Line by line, copy out the entries exactly and leave the pictures behind.

-------- Given records

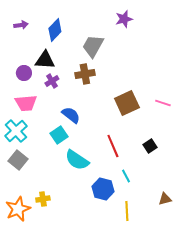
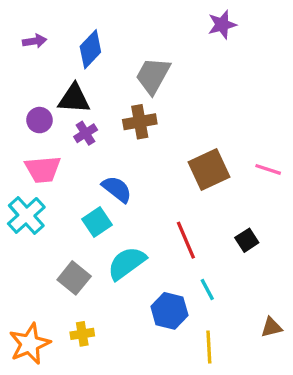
purple star: (124, 19) -> (222, 25), moved
gray square: (18, 160) -> (74, 278), moved
cyan semicircle: (77, 160) -> (127, 263), turned 110
yellow cross: (43, 199) -> (82, 334), moved

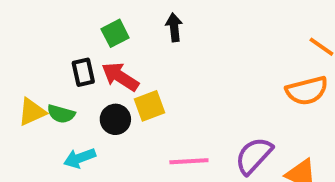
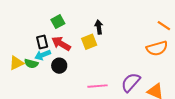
black arrow: (174, 27) -> (99, 27), moved
yellow square: (149, 106) -> (89, 42), moved
cyan arrow: (80, 158) -> (43, 55), moved

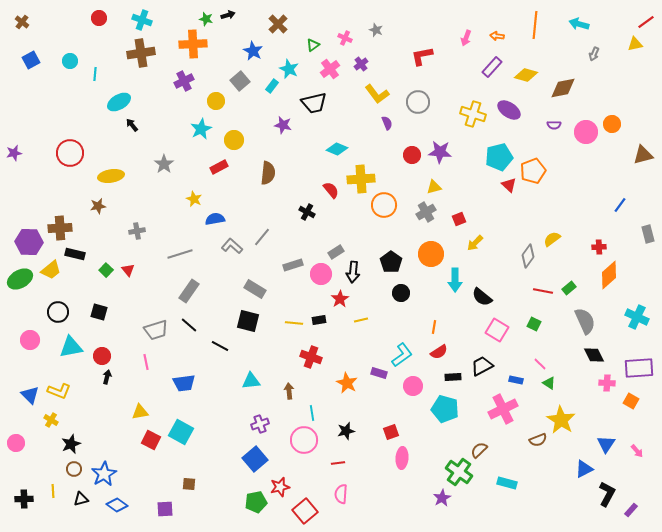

----------------

## Exercise response:
purple star: (124, 19) -> (222, 25), moved
gray square: (18, 160) -> (74, 278), moved
cyan semicircle: (77, 160) -> (127, 263), turned 110
yellow cross: (43, 199) -> (82, 334), moved

black arrow: (174, 27) -> (99, 27), moved
yellow square: (149, 106) -> (89, 42), moved
cyan arrow: (80, 158) -> (43, 55), moved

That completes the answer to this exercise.